Required action:
Sort through the data and copy the lines holding the word "carrot".

Exercise material:
..........

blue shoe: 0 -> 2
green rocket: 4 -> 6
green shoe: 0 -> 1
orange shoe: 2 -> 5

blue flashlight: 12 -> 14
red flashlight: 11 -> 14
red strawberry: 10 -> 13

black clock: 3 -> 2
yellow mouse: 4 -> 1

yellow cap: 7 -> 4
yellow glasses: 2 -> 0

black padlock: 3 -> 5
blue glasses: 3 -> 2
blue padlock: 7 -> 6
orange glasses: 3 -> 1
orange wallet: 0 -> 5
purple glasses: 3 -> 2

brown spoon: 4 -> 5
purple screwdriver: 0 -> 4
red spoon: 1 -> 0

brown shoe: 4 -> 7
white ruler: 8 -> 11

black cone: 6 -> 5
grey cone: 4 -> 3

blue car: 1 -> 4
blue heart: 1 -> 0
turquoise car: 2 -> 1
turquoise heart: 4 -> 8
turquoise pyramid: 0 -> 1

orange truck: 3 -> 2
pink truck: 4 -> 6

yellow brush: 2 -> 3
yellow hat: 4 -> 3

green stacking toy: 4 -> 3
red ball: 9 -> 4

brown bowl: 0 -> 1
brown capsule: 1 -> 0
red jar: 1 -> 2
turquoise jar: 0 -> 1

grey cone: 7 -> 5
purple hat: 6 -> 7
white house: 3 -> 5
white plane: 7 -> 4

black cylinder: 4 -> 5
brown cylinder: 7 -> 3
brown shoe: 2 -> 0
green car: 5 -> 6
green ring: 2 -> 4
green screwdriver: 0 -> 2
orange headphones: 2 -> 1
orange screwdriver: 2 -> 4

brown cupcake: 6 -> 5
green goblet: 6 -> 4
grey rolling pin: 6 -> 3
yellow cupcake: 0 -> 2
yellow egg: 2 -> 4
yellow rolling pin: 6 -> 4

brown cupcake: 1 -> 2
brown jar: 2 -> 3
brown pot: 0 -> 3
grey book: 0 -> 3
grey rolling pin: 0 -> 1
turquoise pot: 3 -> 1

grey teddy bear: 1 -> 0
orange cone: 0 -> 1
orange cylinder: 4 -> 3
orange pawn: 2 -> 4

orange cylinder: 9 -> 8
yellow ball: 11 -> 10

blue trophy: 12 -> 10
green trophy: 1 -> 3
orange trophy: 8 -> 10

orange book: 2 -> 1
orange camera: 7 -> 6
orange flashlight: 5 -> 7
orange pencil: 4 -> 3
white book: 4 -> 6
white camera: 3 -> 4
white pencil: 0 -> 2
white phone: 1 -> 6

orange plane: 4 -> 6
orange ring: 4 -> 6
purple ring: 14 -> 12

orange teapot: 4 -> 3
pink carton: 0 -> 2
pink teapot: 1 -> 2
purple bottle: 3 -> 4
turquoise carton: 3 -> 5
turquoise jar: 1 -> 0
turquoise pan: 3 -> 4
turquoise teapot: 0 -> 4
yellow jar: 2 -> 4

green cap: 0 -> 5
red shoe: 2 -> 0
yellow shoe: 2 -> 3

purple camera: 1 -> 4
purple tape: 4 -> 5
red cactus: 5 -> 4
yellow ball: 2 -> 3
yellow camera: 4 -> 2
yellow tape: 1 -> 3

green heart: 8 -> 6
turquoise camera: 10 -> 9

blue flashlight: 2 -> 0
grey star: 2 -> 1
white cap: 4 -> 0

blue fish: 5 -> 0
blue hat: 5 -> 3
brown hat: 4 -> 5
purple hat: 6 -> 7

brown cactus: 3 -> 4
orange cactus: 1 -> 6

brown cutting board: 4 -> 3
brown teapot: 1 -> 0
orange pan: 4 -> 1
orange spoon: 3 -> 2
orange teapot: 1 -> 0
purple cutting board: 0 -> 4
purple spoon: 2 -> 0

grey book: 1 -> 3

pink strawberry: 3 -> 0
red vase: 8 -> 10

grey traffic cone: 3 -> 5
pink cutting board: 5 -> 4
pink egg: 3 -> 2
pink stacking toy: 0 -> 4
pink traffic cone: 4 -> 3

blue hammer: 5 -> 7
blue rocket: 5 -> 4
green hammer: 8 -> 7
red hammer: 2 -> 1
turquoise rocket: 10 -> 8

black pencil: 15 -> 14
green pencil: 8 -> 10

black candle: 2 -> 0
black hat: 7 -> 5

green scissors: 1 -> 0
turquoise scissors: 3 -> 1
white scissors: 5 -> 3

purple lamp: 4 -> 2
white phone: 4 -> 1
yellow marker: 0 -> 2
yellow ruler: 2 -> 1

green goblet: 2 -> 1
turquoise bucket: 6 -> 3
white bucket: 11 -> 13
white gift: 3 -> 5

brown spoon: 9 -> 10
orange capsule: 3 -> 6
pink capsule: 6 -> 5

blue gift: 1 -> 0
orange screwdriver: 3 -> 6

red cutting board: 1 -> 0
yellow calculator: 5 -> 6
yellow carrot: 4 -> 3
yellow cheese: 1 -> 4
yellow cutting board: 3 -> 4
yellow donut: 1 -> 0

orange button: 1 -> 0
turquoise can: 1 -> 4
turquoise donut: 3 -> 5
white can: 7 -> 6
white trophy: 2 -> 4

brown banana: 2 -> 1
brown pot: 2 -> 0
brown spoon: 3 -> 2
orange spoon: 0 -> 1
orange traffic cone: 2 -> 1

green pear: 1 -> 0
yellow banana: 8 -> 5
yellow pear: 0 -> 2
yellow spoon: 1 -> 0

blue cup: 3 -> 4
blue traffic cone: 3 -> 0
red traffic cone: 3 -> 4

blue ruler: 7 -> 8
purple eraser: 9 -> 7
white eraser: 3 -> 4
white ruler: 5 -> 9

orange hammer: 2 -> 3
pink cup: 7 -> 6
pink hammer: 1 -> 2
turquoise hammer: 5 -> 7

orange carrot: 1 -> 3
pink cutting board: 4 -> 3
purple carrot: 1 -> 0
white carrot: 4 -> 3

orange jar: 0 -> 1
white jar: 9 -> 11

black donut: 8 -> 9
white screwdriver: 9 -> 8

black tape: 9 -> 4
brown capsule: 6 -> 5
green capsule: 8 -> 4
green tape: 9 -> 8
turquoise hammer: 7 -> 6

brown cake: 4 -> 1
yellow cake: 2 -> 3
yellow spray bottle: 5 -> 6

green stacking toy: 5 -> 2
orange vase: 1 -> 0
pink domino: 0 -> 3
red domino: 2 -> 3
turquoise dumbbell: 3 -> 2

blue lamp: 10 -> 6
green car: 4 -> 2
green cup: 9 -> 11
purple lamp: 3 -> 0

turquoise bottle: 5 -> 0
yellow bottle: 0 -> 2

..........

Response area:
yellow carrot: 4 -> 3
orange carrot: 1 -> 3
purple carrot: 1 -> 0
white carrot: 4 -> 3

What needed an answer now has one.